◆ **Data excerpts**
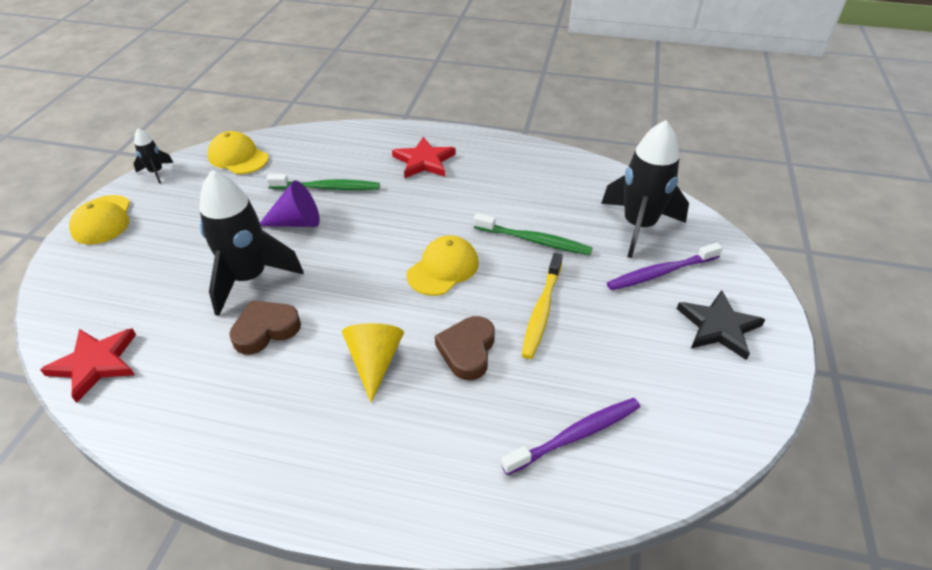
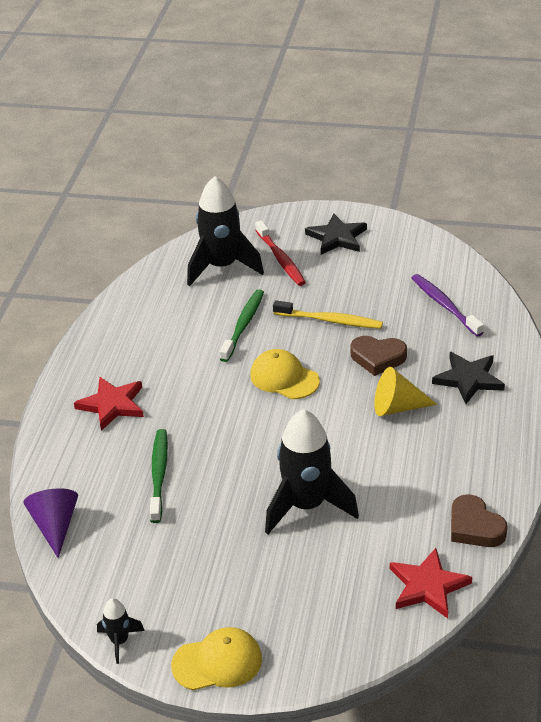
camera: 90 degrees left, 5 degrees down
(238, 157) = (91, 567): yellow cap -> none
(265, 330) = (371, 479): brown heart -> brown heart (475, 527)
(297, 222) = (219, 488): purple cone -> purple cone (55, 526)
(412, 445) = (468, 379): none -> black star
(661, 272) = (280, 259): purple toothbrush -> red toothbrush

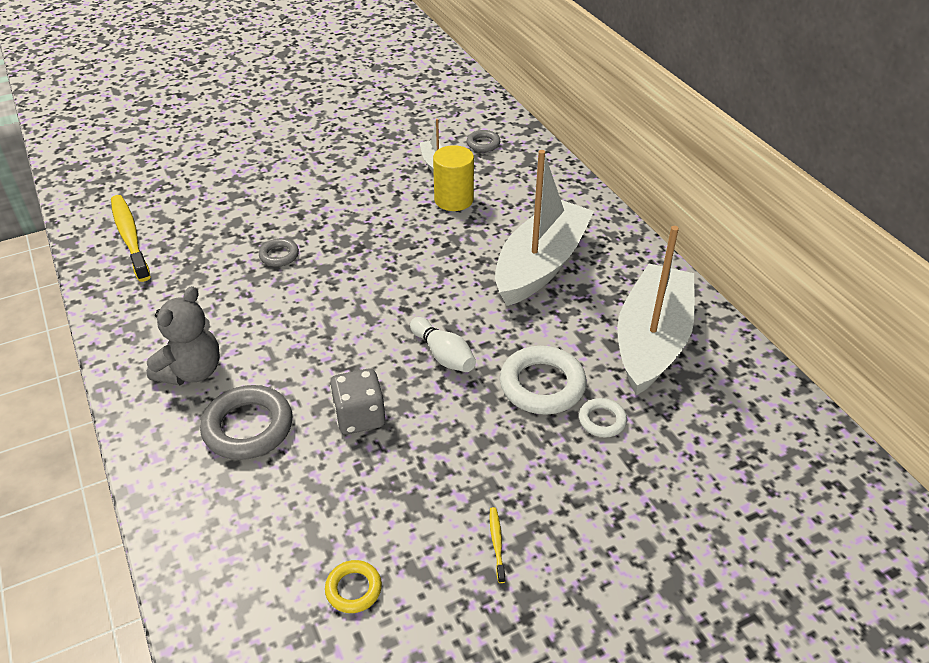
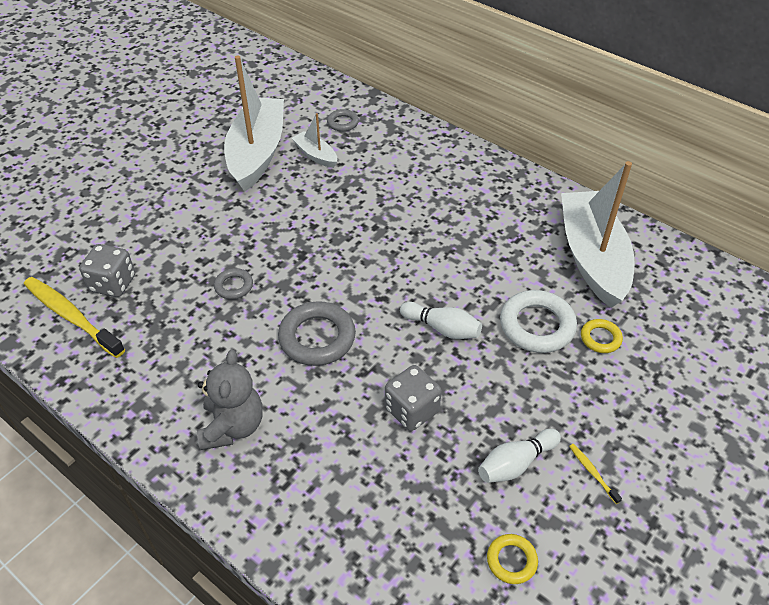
camera: 25 degrees left, 5 degrees up
(181, 221) = (113, 283): none -> grey dice
(248, 427) = (322, 458): grey ring -> grey ring (317, 338)
(424, 503) = (515, 463): none -> white bowling pin
(454, 200) = (353, 183): yellow cylinder -> none
(540, 265) = (465, 220): white boat -> white boat (257, 153)
(602, 420) = (600, 338): white ring -> yellow ring

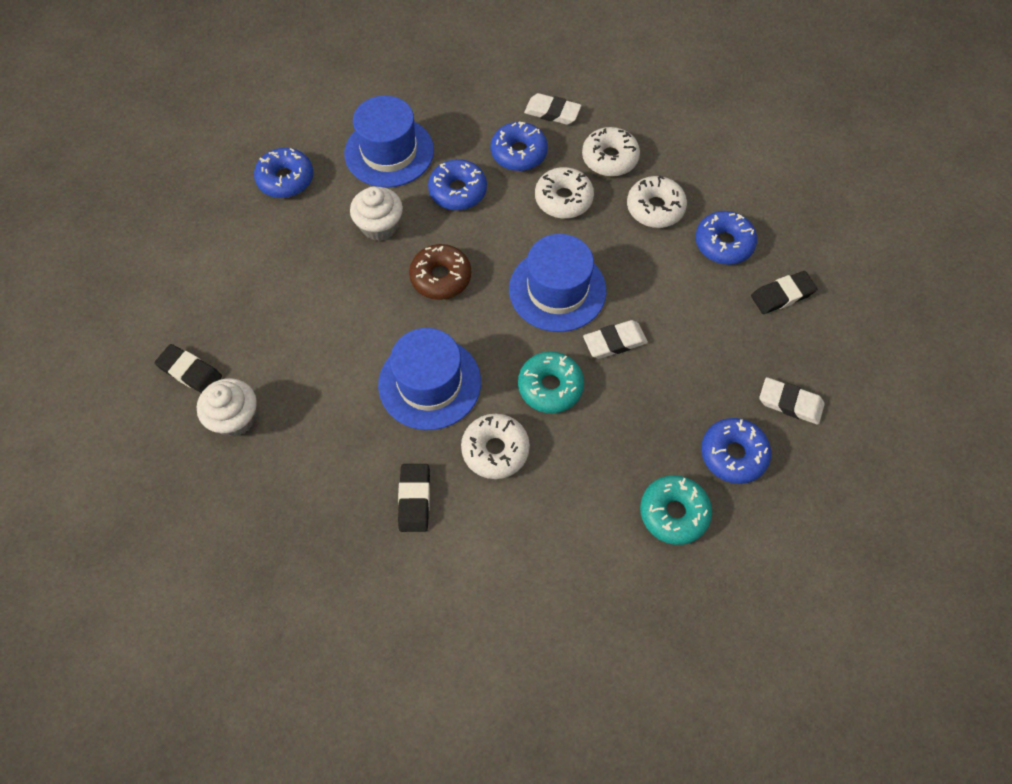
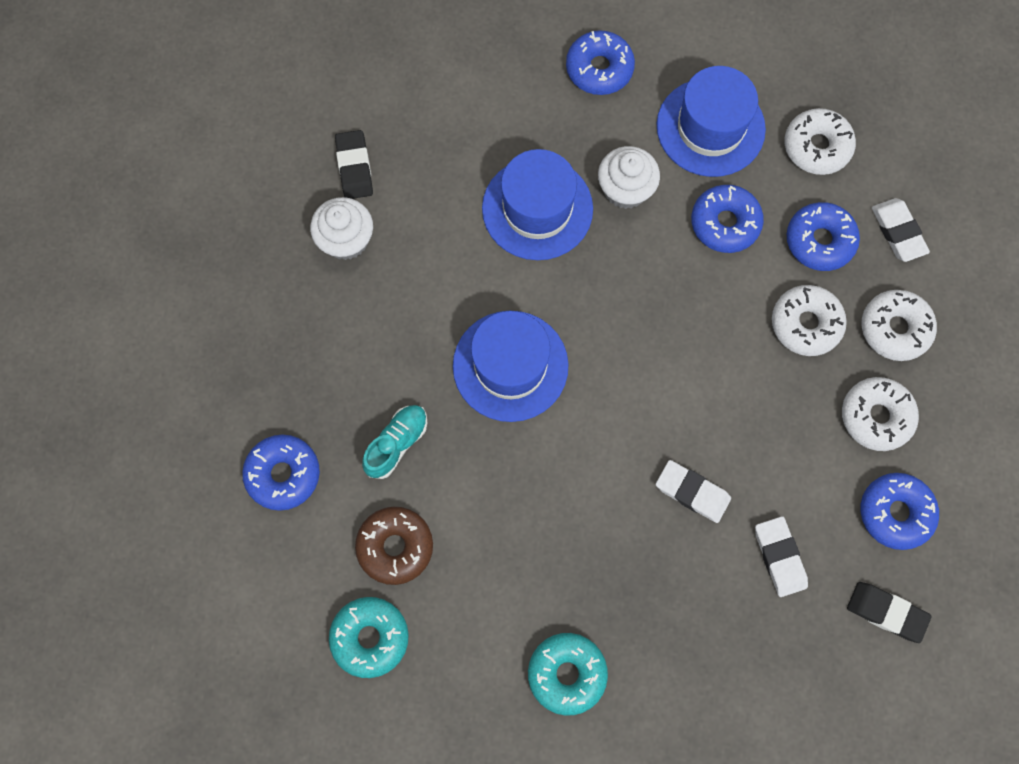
camera: 50 degrees right, 10 degrees up
(414, 499) = (397, 443): black eraser -> turquoise shoe
(441, 277) = (621, 286): brown donut -> brown donut (395, 547)
(495, 450) = (496, 473): white donut -> white donut (816, 147)
(550, 387) = (596, 471): turquoise donut -> turquoise donut (370, 637)
(557, 290) = (700, 398): blue hat -> blue hat (537, 209)
(733, 454) = (669, 686): blue donut -> blue donut (283, 474)
(790, 403) = (770, 703): white eraser -> white eraser (779, 557)

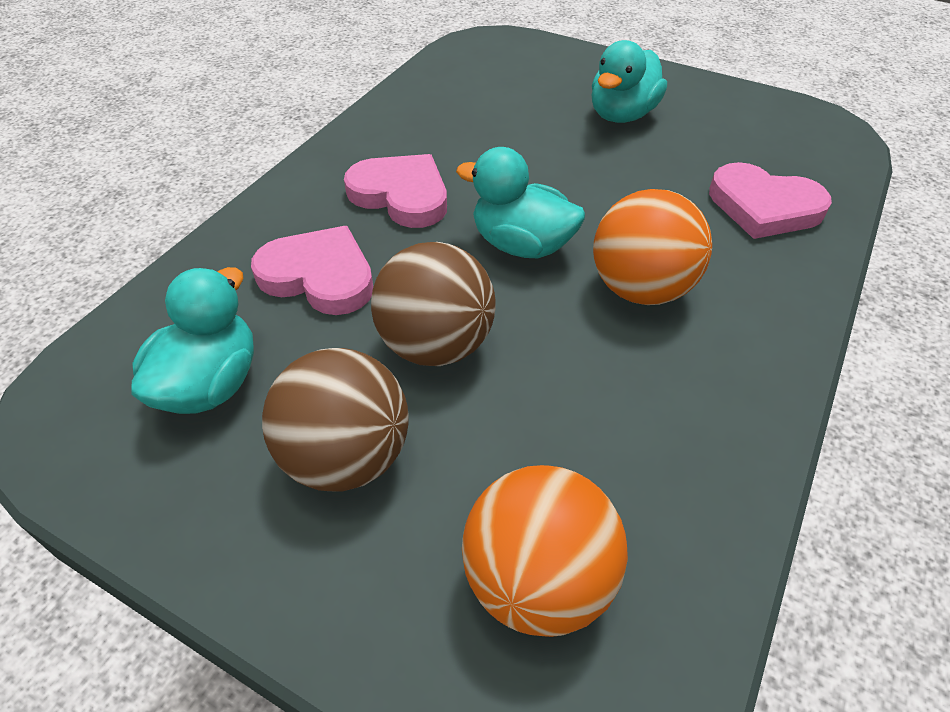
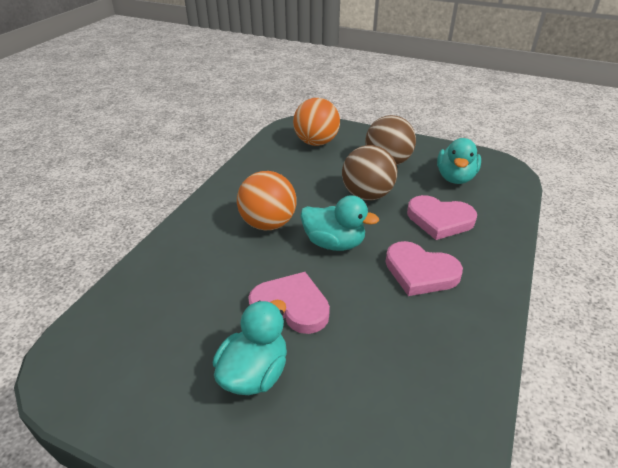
camera: 175 degrees right, 10 degrees down
(764, 207) = (173, 279): pink heart -> pink heart (291, 306)

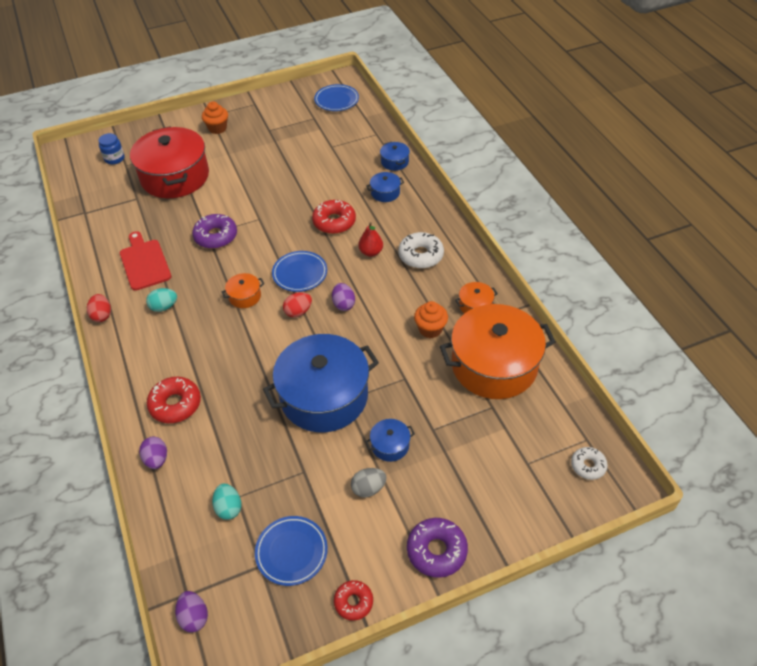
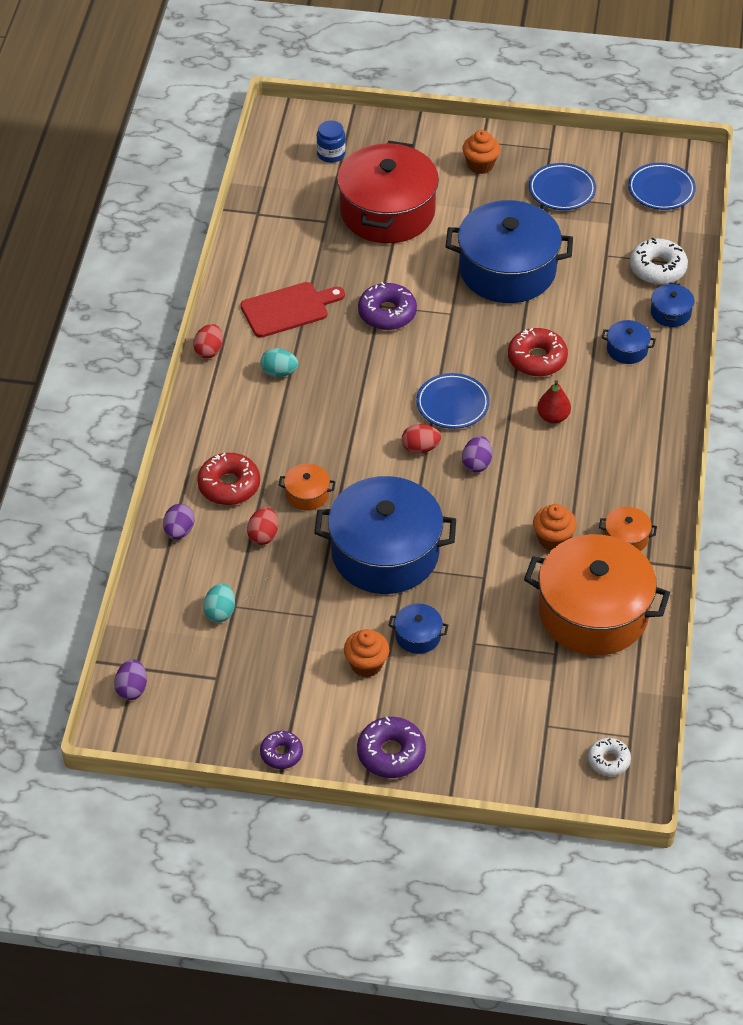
camera: 30 degrees right, 0 degrees up
(144, 263) = (288, 309): red cutting board -> red cutting board turned 60 degrees clockwise
(225, 429) = (263, 535): none -> red egg
(245, 296) = (373, 402): orange pot -> orange pot (307, 494)
(277, 179) = (507, 270): none -> blue pot
(291, 552) = (253, 682): blue plate -> blue plate (562, 190)
(353, 602) = (281, 753): red donut -> purple donut
(368, 488) = (366, 664): grey egg -> orange cupcake
(420, 255) = (609, 449): white donut -> white donut (657, 268)

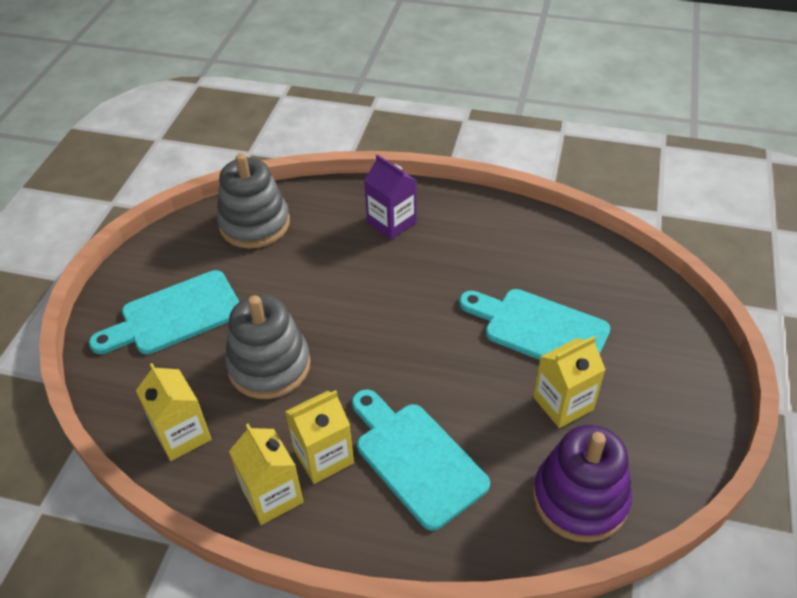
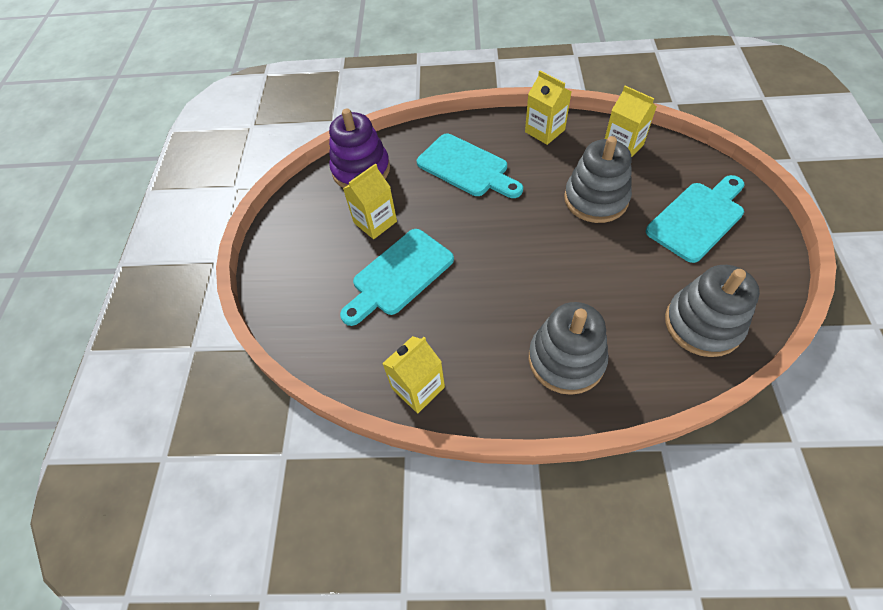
camera: 170 degrees right, 10 degrees up
(323, 456) = (525, 155): yellow carton -> yellow carton (418, 388)
(391, 222) = (566, 359): purple carton -> grey stacking toy
(539, 329) = (399, 275): turquoise cutting board -> turquoise cutting board turned 120 degrees clockwise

◆ **Directive**
For this exercise, copy each line of the data above exactly, from the first through the line containing "camera: 30 degrees right, 0 degrees up", and drop the pictures.

◆ **Exercise answer**
camera: 90 degrees left, 5 degrees down
(238, 157) = (91, 567): yellow cap -> none
(265, 330) = (371, 479): brown heart -> brown heart (475, 527)
(297, 222) = (219, 488): purple cone -> purple cone (55, 526)
(412, 445) = (468, 379): none -> black star
(661, 272) = (280, 259): purple toothbrush -> red toothbrush

camera: 25 degrees left, 5 degrees up
(181, 221) = (113, 283): none -> grey dice
(248, 427) = (322, 458): grey ring -> grey ring (317, 338)
(424, 503) = (515, 463): none -> white bowling pin
(454, 200) = (353, 183): yellow cylinder -> none
(540, 265) = (465, 220): white boat -> white boat (257, 153)
(602, 420) = (600, 338): white ring -> yellow ring

camera: 50 degrees right, 10 degrees up
(414, 499) = (397, 443): black eraser -> turquoise shoe
(441, 277) = (621, 286): brown donut -> brown donut (395, 547)
(495, 450) = (496, 473): white donut -> white donut (816, 147)
(550, 387) = (596, 471): turquoise donut -> turquoise donut (370, 637)
(557, 290) = (700, 398): blue hat -> blue hat (537, 209)
(733, 454) = (669, 686): blue donut -> blue donut (283, 474)
(790, 403) = (770, 703): white eraser -> white eraser (779, 557)

camera: 175 degrees right, 10 degrees down
(764, 207) = (173, 279): pink heart -> pink heart (291, 306)

camera: 30 degrees right, 0 degrees up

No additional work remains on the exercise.